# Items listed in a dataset

==*==

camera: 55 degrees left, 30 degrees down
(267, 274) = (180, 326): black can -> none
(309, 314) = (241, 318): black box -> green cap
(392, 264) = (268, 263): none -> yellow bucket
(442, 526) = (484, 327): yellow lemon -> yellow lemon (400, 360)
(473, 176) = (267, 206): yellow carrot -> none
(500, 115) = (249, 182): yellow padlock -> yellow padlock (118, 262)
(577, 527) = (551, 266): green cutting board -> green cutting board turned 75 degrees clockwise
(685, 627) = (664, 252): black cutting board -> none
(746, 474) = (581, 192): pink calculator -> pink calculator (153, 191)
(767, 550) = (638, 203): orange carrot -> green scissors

==*==

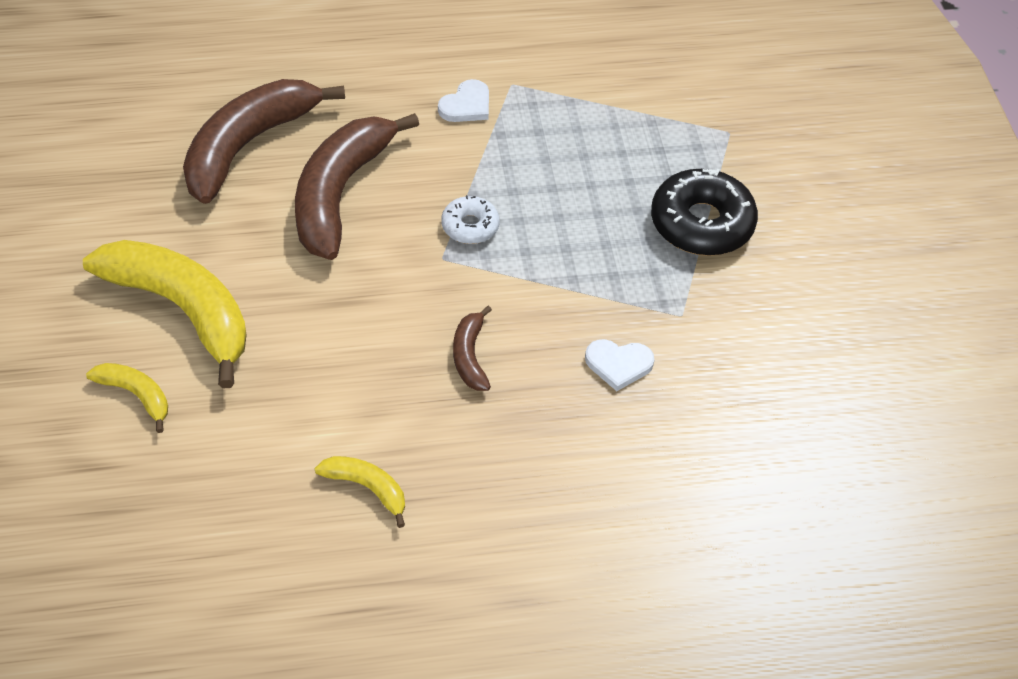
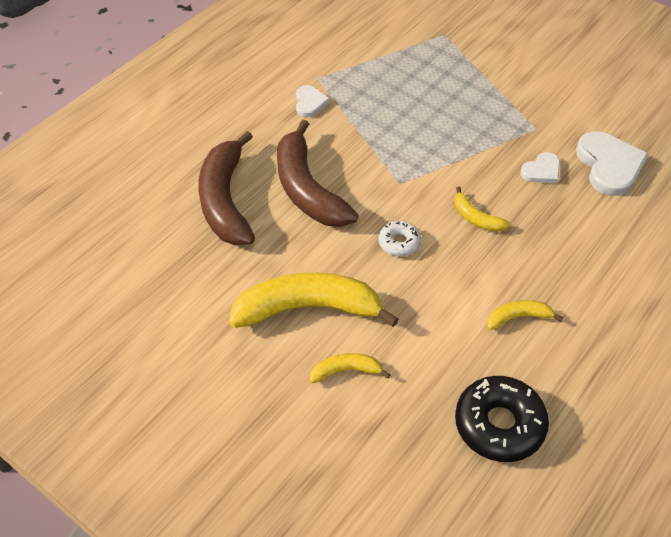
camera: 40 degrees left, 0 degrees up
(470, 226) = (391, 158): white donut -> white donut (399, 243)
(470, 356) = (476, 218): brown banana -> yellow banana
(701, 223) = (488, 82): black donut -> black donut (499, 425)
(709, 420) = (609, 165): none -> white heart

==*==

# Your objective
When the word "carrot" shows up in a line of the entries, pull that line out.

# Answer space
(473, 176) = (267, 206): yellow carrot -> none
(767, 550) = (638, 203): orange carrot -> green scissors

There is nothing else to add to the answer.